▼

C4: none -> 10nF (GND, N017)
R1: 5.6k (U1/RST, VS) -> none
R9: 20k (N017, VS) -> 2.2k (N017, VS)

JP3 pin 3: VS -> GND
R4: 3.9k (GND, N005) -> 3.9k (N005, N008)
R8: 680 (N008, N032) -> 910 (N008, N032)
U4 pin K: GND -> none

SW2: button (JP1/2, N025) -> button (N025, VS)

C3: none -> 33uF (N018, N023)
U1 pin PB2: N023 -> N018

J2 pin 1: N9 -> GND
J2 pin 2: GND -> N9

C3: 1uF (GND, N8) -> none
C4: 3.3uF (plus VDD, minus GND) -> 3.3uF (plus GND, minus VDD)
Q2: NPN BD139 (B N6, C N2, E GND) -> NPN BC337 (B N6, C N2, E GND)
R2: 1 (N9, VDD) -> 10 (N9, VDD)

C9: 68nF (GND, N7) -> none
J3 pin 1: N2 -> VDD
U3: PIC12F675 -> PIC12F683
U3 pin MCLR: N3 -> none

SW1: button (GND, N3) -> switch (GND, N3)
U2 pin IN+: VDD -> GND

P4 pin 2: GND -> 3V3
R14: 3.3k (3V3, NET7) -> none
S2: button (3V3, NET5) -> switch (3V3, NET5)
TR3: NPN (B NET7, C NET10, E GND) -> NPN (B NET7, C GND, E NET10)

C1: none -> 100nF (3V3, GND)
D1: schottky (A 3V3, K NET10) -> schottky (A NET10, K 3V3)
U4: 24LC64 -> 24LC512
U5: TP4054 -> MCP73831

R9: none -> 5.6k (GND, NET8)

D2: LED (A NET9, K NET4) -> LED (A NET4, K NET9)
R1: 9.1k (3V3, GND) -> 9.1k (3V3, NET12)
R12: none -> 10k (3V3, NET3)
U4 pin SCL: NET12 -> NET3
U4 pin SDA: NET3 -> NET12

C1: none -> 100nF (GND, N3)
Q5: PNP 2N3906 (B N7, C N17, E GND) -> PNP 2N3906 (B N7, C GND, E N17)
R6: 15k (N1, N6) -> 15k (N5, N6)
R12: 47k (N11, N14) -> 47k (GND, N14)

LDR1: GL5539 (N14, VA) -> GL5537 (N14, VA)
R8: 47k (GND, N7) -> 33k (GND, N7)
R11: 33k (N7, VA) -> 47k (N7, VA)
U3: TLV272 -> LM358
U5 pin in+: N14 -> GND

▲

Your answer must be the line holding "D2: LED (A NET9, K" plus every later line to the end of the records, copied exactly.

D2: LED (A NET9, K NET4) -> LED (A NET4, K NET9)
R1: 9.1k (3V3, GND) -> 9.1k (3V3, NET12)
R12: none -> 10k (3V3, NET3)
U4 pin SCL: NET12 -> NET3
U4 pin SDA: NET3 -> NET12

C1: none -> 100nF (GND, N3)
Q5: PNP 2N3906 (B N7, C N17, E GND) -> PNP 2N3906 (B N7, C GND, E N17)
R6: 15k (N1, N6) -> 15k (N5, N6)
R12: 47k (N11, N14) -> 47k (GND, N14)

LDR1: GL5539 (N14, VA) -> GL5537 (N14, VA)
R8: 47k (GND, N7) -> 33k (GND, N7)
R11: 33k (N7, VA) -> 47k (N7, VA)
U3: TLV272 -> LM358
U5 pin in+: N14 -> GND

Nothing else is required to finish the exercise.